Data excerpts

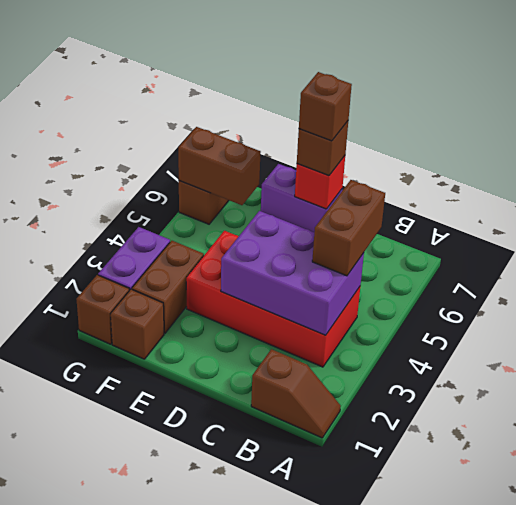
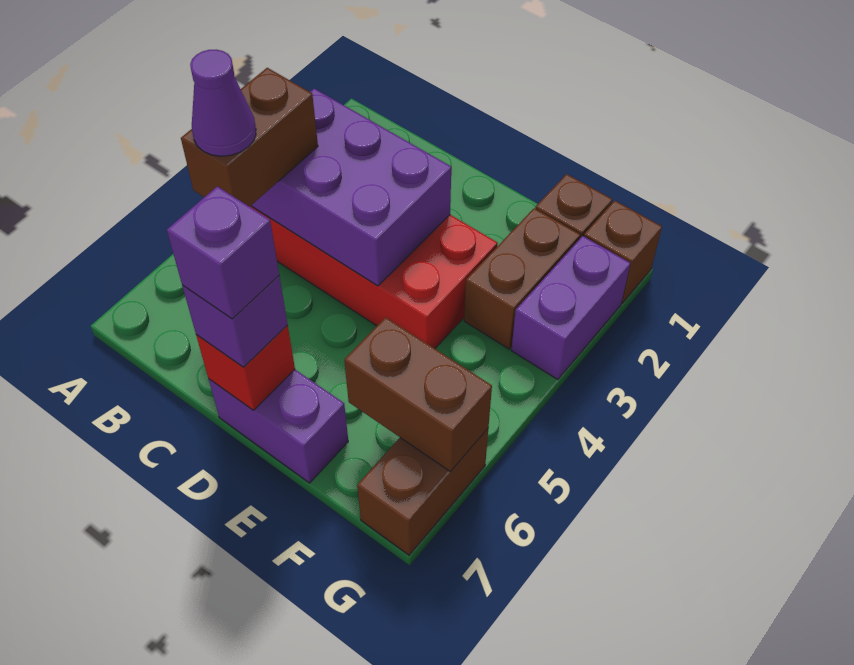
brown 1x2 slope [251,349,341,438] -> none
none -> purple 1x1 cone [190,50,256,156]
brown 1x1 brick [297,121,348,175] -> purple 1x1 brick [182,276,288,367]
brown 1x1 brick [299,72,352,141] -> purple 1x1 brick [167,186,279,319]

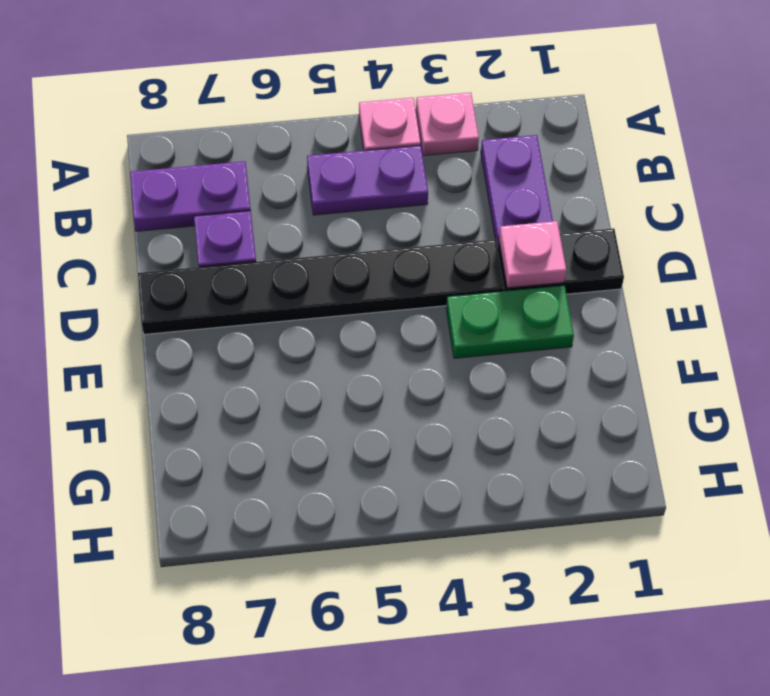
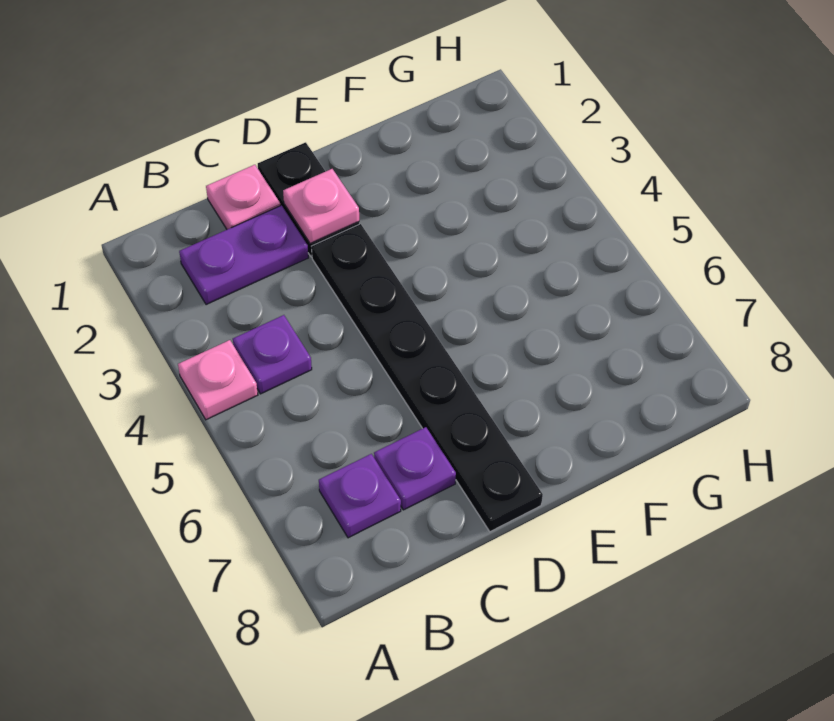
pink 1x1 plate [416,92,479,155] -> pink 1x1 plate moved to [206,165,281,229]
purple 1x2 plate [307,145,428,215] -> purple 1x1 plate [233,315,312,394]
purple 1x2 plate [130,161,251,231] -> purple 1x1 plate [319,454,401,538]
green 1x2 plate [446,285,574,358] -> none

== What to work on ==
Copy every record exactly, without the pictures.

== Exercise answer ==
brown 1x2 slope [251,349,341,438] -> none
none -> purple 1x1 cone [190,50,256,156]
brown 1x1 brick [297,121,348,175] -> purple 1x1 brick [182,276,288,367]
brown 1x1 brick [299,72,352,141] -> purple 1x1 brick [167,186,279,319]

pink 1x1 plate [416,92,479,155] -> pink 1x1 plate moved to [206,165,281,229]
purple 1x2 plate [307,145,428,215] -> purple 1x1 plate [233,315,312,394]
purple 1x2 plate [130,161,251,231] -> purple 1x1 plate [319,454,401,538]
green 1x2 plate [446,285,574,358] -> none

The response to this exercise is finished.